[What the exercise asks]
No pictures, no extra lines: copy exactly from the line with "U2 pin OUT: +24V -> VA" through the end of the entries.

[Material provided]

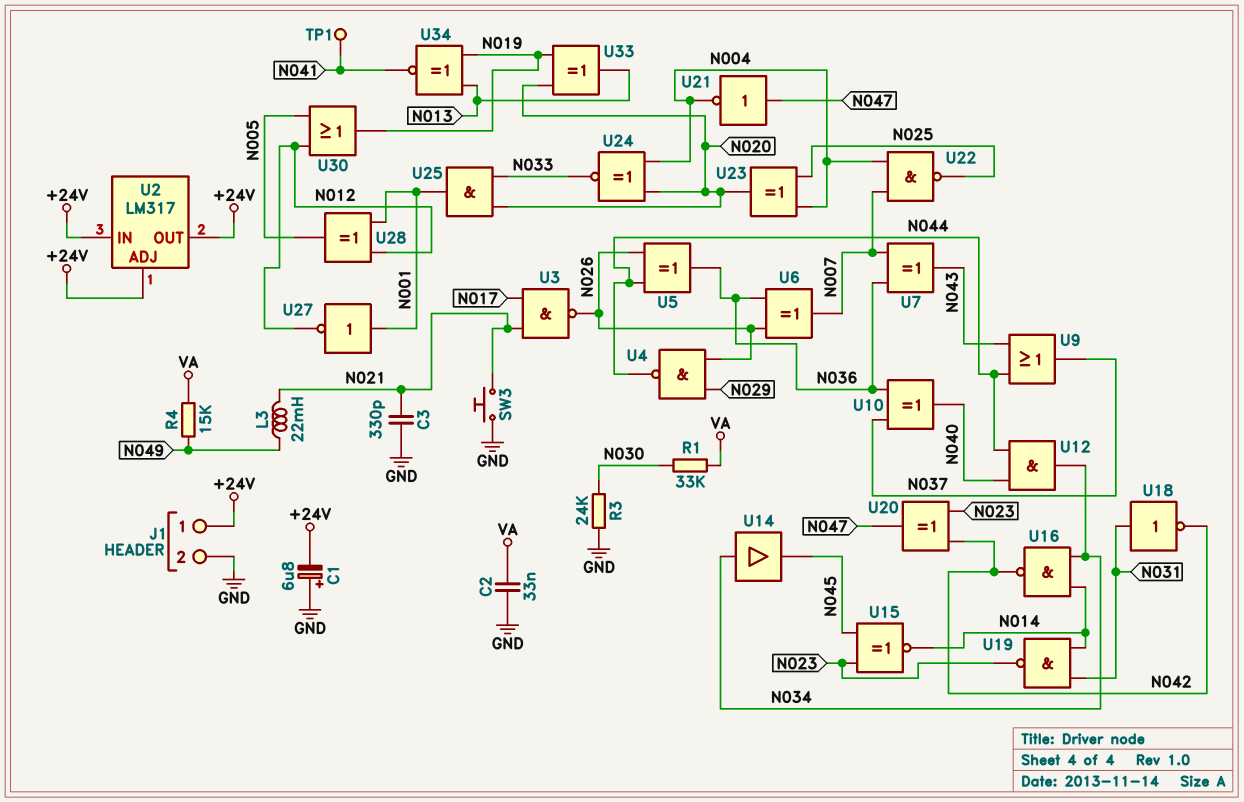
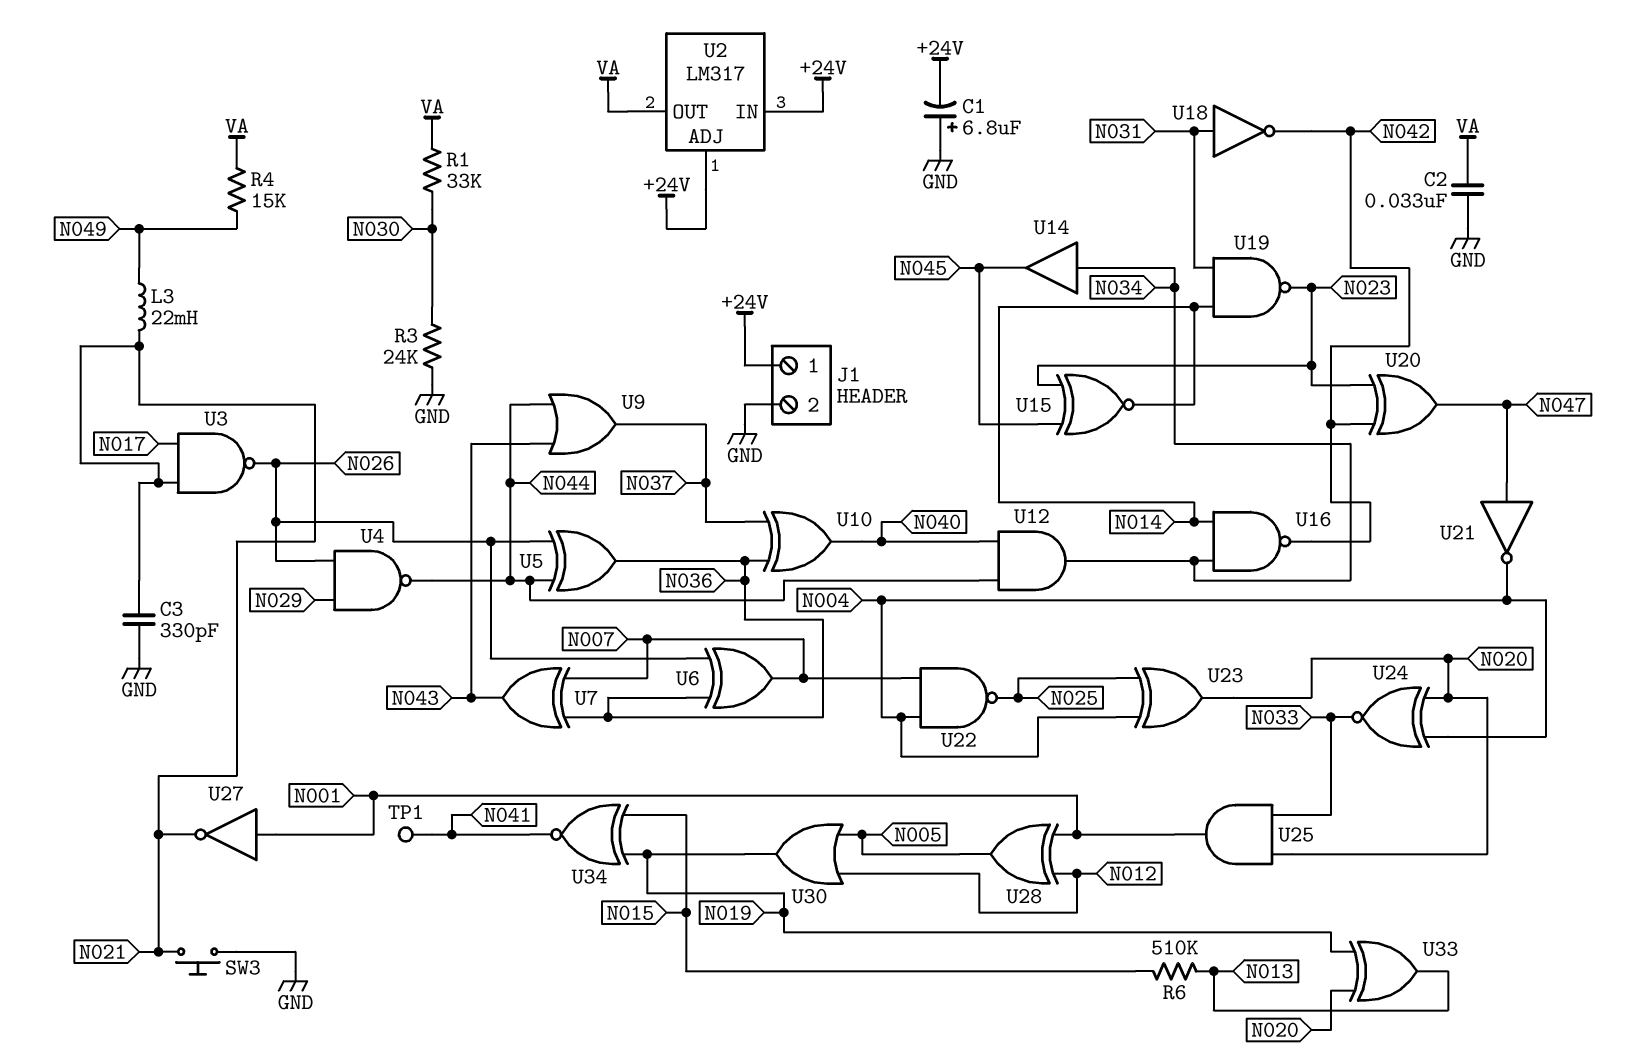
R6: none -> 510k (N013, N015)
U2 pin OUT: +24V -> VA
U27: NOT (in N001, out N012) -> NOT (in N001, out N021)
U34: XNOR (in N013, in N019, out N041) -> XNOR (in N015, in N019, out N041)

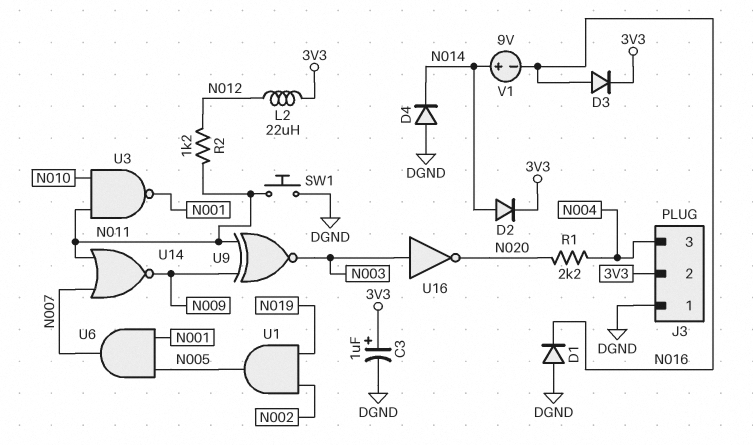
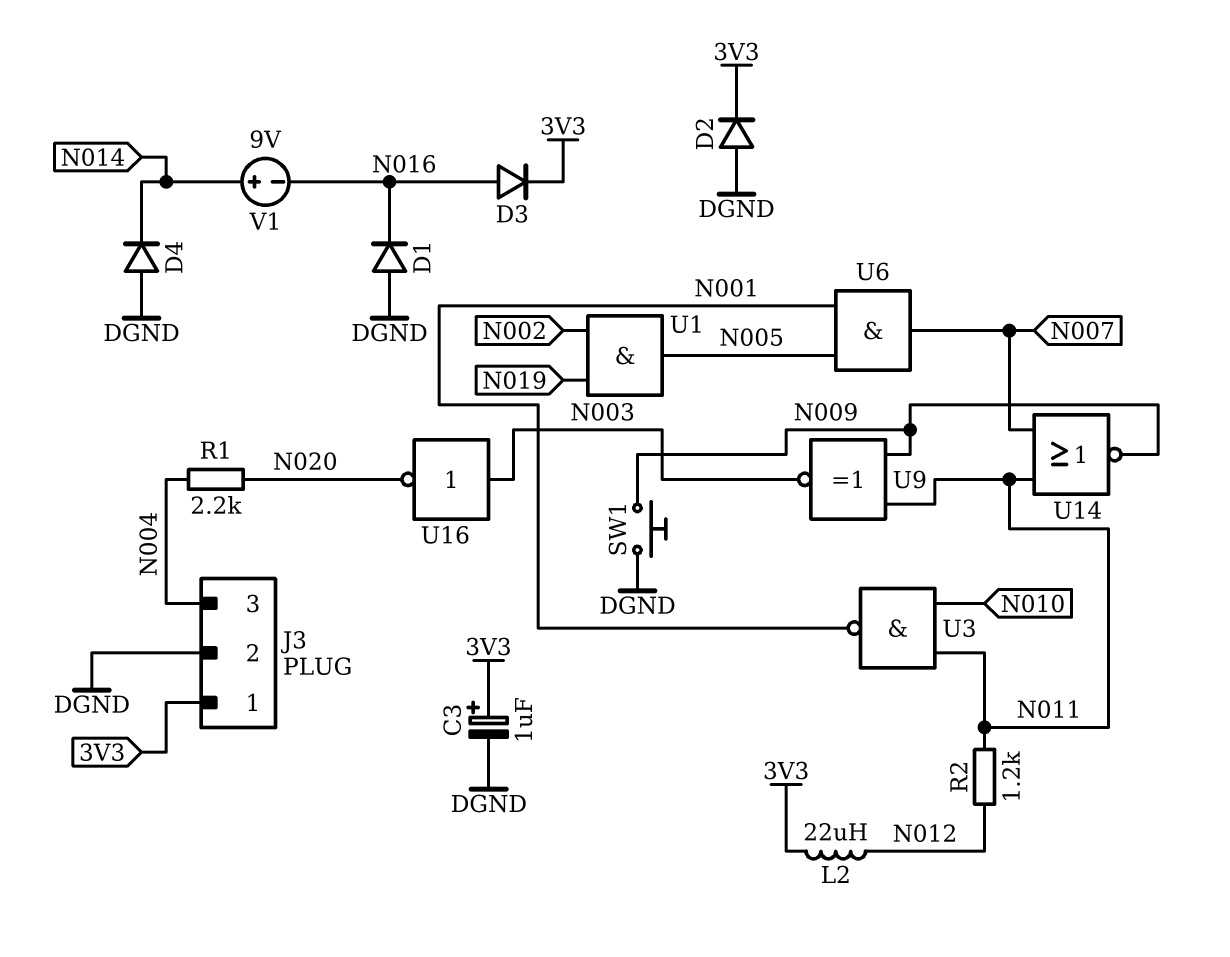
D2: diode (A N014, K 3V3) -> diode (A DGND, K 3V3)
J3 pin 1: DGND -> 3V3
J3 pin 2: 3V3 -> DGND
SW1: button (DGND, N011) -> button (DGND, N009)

[Task output]
U2 pin OUT: +24V -> VA
U27: NOT (in N001, out N012) -> NOT (in N001, out N021)
U34: XNOR (in N013, in N019, out N041) -> XNOR (in N015, in N019, out N041)

D2: diode (A N014, K 3V3) -> diode (A DGND, K 3V3)
J3 pin 1: DGND -> 3V3
J3 pin 2: 3V3 -> DGND
SW1: button (DGND, N011) -> button (DGND, N009)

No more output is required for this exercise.